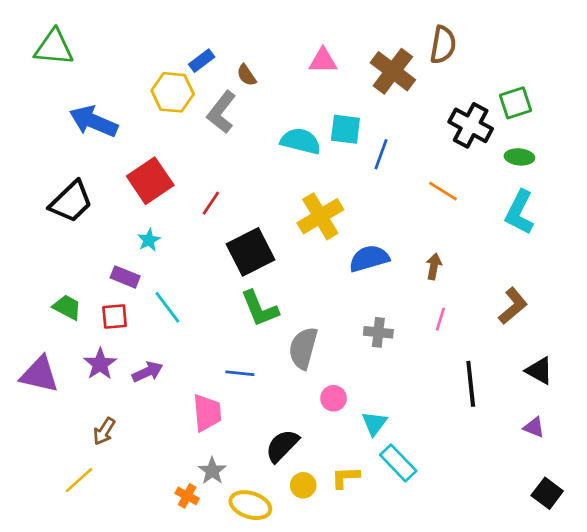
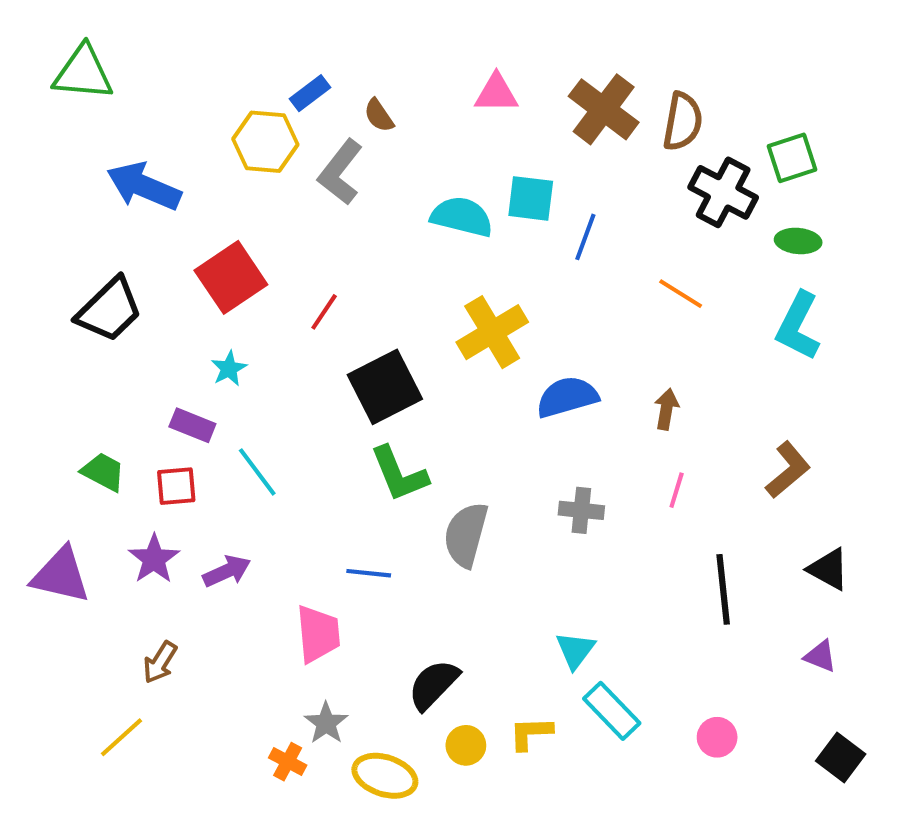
brown semicircle: (443, 45) -> (683, 121), moved
pink circle: (334, 398) -> (717, 737), moved

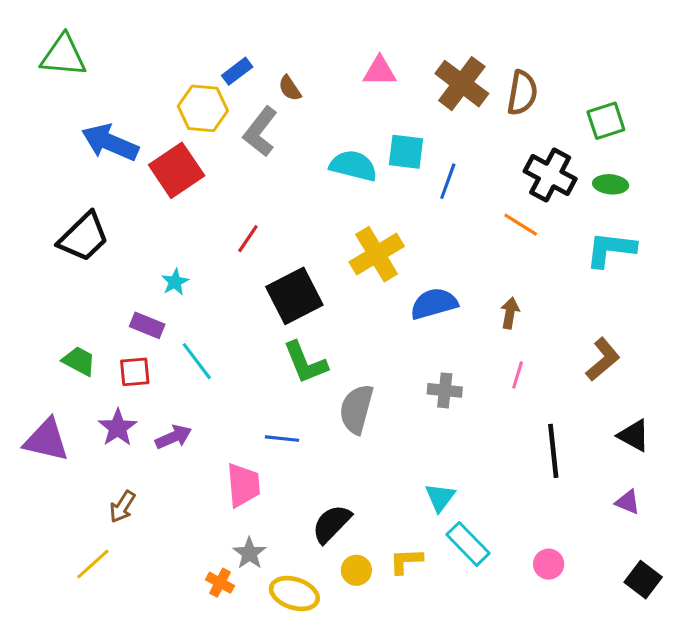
black cross: (723, 192) -> (550, 175), moved
red square: (231, 277) -> (177, 170), moved
cyan L-shape: (798, 326) -> (611, 249), turned 70

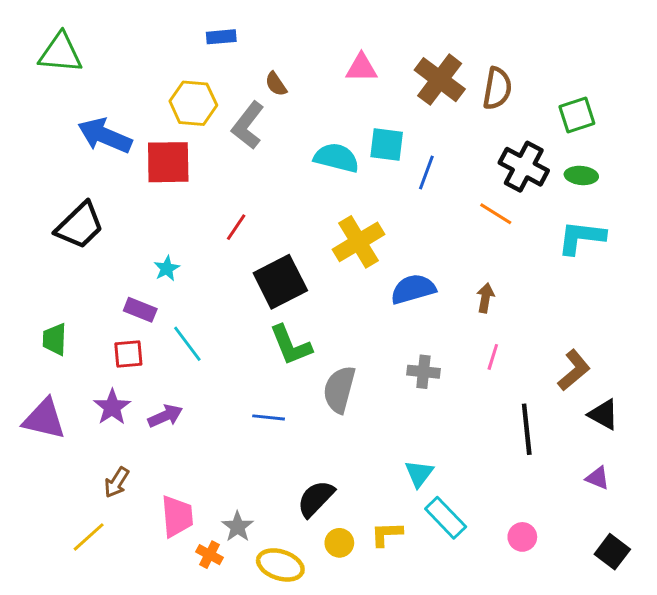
blue rectangle: (237, 71) -> (221, 37), moved, turned 32
red square: (177, 170) -> (168, 162), turned 33
brown L-shape: (603, 359) -> (574, 370), moved
green trapezoid: (79, 361) -> (55, 339), moved, turned -116
pink trapezoid: (243, 485) -> (177, 516), moved

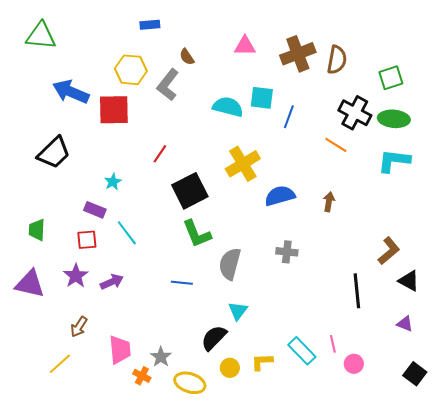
brown cross: (440, 80) -> (298, 54), turned 32
green ellipse: (581, 175) -> (394, 119), size x1.4
pink line: (493, 357) -> (333, 344), moved, turned -30
cyan triangle: (419, 474) -> (238, 311), moved

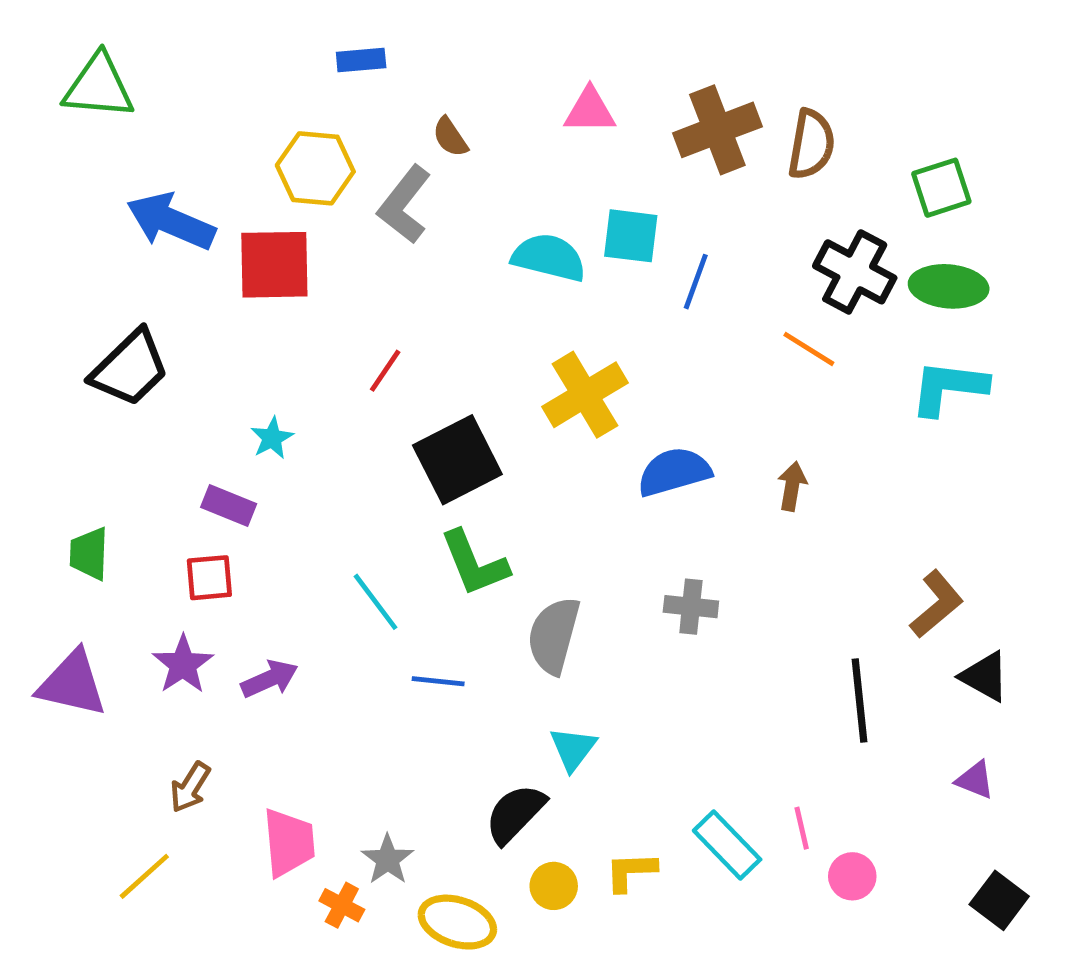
cyan line: (127, 233) -> (376, 602), moved

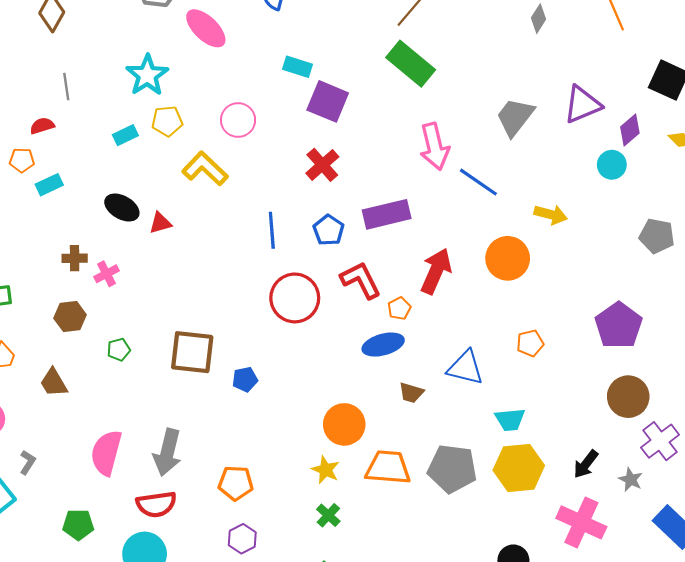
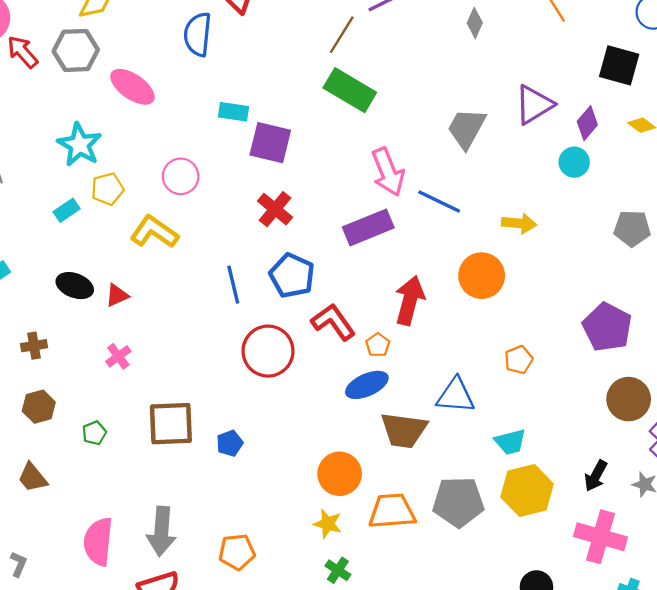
purple rectangle: (387, 214) -> (368, 227), moved
blue pentagon: (329, 230) -> (292, 276), size x1.4
pink cross: (107, 274) -> (118, 356), moved
brown trapezoid: (411, 393) -> (404, 430), size x1.8

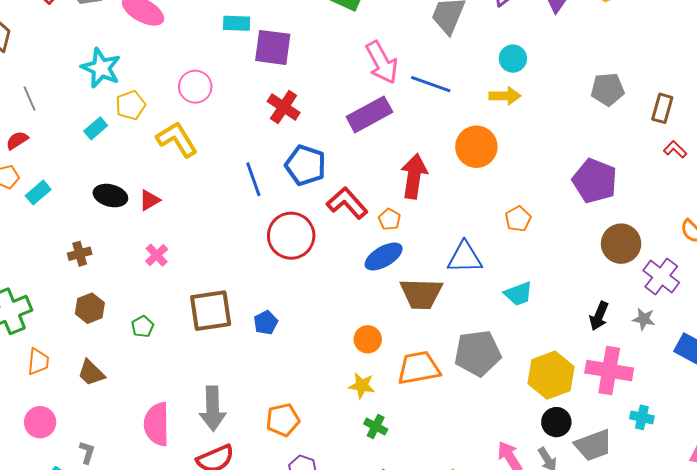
cyan circle: (574, 162) -> (513, 59), moved
yellow L-shape: (154, 232) -> (177, 139), turned 30
orange circle: (340, 474) -> (368, 339), size x0.7
yellow hexagon: (527, 491) -> (551, 375), moved

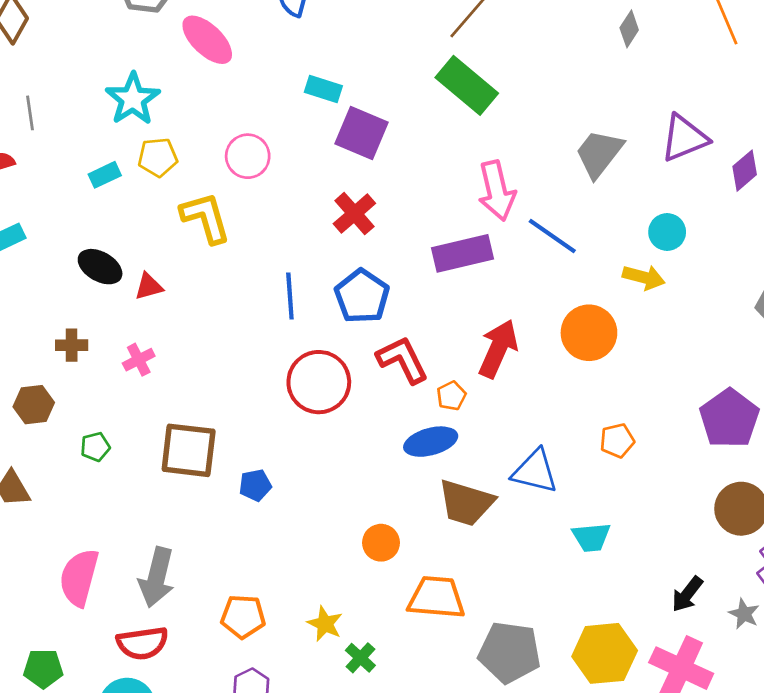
brown cross: (80, 254) -> (72, 345), moved
gray pentagon: (478, 353) -> (510, 652), moved
yellow star: (362, 386) -> (325, 624), moved

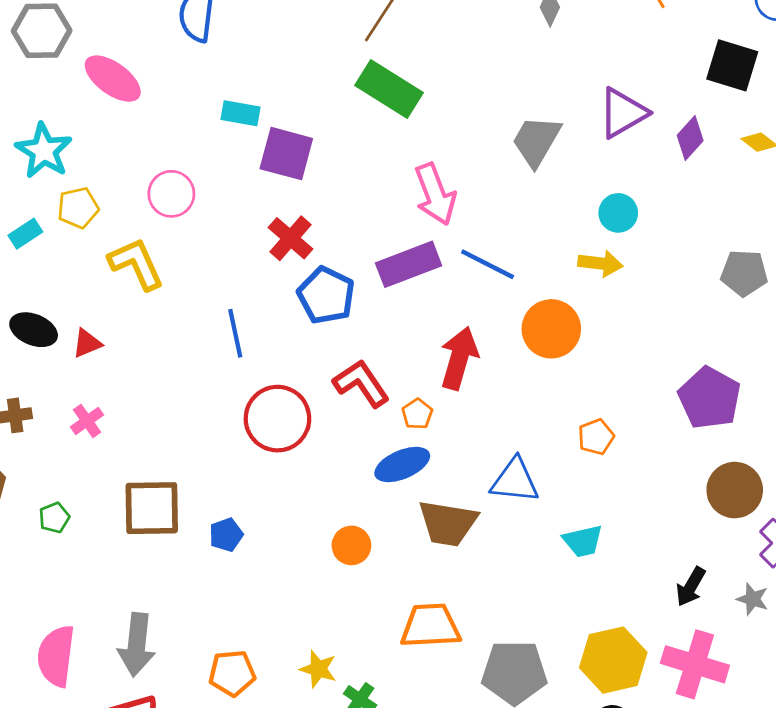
blue line: (552, 236) -> (488, 264), moved
blue pentagon: (362, 296) -> (326, 295), moved
orange circle: (381, 543) -> (351, 545), moved

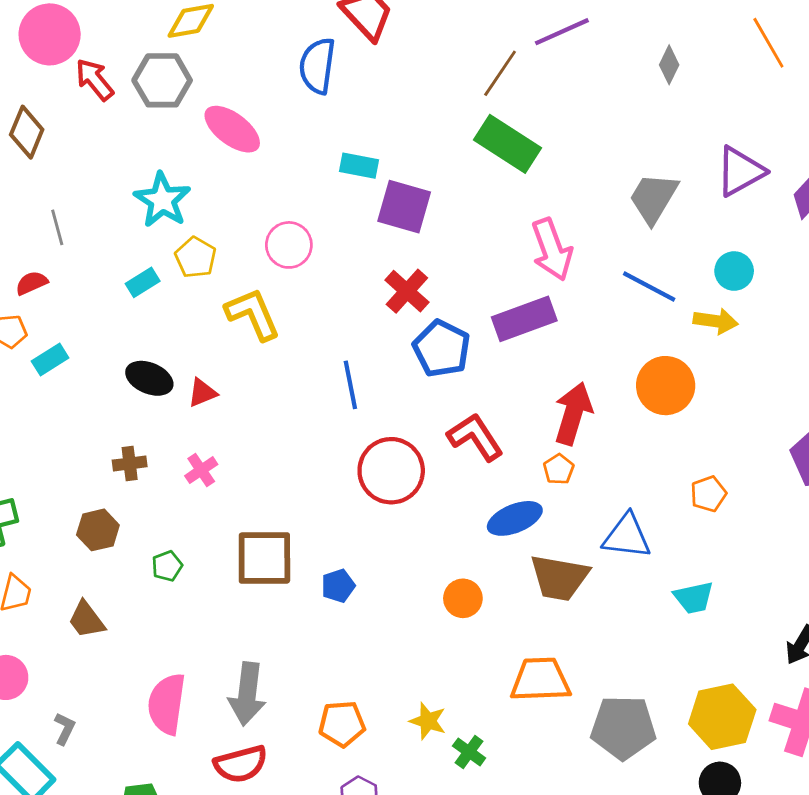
yellow pentagon: (78, 208) -> (196, 257), turned -30
blue line: (488, 264) -> (649, 286), moved
orange pentagon: (417, 414) -> (559, 469), moved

- _Task goal_:
Among the lines above, find those with the word "cross". Copy them.

- _Answer to this task_:
black cross: (723, 192) -> (550, 175), moved
brown cross: (440, 80) -> (298, 54), turned 32
pink cross: (107, 274) -> (118, 356), moved
brown cross: (80, 254) -> (72, 345), moved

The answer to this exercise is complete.